→ EXERCISE PROMPT: List every line in the rows below that contains the string "time". Case counts.

→ LISTED ENTRIES:
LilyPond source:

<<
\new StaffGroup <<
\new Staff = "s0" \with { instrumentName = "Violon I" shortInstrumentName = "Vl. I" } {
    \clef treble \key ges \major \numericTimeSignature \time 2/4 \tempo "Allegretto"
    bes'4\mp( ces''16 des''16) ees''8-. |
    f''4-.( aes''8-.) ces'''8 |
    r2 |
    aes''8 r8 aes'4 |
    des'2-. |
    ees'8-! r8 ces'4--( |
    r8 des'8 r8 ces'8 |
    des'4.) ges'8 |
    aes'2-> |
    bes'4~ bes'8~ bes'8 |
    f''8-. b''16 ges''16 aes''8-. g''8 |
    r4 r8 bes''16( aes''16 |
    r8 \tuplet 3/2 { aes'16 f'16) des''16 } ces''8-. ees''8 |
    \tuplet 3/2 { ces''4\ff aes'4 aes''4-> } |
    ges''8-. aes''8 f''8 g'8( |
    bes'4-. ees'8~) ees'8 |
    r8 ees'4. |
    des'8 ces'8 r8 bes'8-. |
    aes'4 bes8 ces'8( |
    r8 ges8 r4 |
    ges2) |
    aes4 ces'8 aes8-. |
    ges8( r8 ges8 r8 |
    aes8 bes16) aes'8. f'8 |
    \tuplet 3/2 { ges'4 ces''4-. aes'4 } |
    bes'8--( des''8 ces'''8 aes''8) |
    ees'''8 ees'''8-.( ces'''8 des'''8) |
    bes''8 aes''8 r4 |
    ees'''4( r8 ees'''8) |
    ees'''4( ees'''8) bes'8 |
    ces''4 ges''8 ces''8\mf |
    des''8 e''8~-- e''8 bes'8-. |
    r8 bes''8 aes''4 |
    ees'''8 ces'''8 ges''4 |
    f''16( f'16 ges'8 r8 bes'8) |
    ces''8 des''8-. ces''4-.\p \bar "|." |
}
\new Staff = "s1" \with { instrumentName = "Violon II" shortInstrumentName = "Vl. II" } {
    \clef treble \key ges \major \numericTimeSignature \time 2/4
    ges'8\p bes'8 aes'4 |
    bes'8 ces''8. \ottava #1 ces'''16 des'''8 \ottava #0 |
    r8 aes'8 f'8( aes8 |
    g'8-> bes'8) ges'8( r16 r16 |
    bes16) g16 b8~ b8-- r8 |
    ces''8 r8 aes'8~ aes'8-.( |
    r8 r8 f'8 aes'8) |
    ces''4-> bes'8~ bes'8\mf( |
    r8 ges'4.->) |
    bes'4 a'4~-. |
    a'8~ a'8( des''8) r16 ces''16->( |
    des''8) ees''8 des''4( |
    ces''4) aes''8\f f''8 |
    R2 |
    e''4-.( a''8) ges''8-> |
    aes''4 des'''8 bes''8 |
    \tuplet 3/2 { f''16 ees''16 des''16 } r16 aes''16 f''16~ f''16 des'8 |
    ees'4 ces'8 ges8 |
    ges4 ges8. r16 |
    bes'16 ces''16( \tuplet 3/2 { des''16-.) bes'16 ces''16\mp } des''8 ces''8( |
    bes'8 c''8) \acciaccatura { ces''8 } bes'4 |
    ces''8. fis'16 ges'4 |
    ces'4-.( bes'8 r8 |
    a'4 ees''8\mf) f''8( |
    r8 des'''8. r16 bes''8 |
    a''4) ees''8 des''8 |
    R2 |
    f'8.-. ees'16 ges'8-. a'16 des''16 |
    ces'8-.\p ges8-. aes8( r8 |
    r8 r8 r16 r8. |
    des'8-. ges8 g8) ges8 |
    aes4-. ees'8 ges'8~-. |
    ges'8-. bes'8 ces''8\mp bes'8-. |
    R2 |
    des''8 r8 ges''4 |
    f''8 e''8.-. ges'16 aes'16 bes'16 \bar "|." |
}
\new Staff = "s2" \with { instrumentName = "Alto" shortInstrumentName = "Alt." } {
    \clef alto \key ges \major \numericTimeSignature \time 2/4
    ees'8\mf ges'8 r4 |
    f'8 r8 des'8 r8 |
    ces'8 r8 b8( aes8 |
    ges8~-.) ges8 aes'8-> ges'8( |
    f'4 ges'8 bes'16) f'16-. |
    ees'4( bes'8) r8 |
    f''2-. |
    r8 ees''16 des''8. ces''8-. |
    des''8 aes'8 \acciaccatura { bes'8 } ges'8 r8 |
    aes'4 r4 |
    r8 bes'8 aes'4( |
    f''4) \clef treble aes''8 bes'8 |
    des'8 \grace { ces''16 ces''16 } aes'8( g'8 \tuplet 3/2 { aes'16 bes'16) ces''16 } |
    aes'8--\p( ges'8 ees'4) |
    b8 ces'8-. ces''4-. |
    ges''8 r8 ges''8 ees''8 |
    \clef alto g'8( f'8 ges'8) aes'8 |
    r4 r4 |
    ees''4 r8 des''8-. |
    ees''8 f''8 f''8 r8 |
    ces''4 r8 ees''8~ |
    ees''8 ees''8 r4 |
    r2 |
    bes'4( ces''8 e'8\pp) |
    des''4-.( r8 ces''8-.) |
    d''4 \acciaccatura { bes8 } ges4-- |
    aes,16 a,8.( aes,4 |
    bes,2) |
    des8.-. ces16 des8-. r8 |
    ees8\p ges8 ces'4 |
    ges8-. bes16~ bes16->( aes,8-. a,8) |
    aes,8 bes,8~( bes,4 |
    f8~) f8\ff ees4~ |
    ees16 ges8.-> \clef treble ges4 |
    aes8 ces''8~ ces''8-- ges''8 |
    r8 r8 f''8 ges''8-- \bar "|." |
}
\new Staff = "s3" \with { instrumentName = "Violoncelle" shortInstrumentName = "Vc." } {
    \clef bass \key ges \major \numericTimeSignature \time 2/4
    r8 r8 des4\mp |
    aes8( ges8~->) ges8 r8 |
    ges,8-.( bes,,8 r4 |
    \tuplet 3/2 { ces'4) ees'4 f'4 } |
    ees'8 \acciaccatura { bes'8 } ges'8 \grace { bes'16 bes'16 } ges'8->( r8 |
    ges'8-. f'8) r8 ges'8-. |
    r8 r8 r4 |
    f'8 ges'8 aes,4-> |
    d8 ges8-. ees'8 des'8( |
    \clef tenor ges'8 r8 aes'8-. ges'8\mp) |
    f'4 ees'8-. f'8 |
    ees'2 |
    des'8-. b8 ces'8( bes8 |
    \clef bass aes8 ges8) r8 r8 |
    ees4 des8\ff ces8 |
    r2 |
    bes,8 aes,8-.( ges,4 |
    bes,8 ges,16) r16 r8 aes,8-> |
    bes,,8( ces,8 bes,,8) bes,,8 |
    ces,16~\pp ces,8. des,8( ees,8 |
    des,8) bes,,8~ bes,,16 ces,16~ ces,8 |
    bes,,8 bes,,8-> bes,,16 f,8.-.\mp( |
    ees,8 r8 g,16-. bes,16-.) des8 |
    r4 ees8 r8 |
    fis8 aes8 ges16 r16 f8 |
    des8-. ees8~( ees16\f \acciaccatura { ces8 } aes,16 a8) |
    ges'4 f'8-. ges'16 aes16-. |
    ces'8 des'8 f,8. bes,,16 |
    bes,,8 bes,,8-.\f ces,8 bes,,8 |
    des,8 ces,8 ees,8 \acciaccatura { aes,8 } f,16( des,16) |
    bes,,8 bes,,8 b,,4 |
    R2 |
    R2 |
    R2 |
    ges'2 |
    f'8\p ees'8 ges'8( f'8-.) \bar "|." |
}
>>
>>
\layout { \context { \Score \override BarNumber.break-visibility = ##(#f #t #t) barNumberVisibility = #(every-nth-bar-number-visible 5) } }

→ RESULT:
    \clef treble \key ges \major \numericTimeSignature \time 2/4 \tempo "Allegretto"
    \clef treble \key ges \major \numericTimeSignature \time 2/4
    \clef alto \key ges \major \numericTimeSignature \time 2/4
    \clef bass \key ges \major \numericTimeSignature \time 2/4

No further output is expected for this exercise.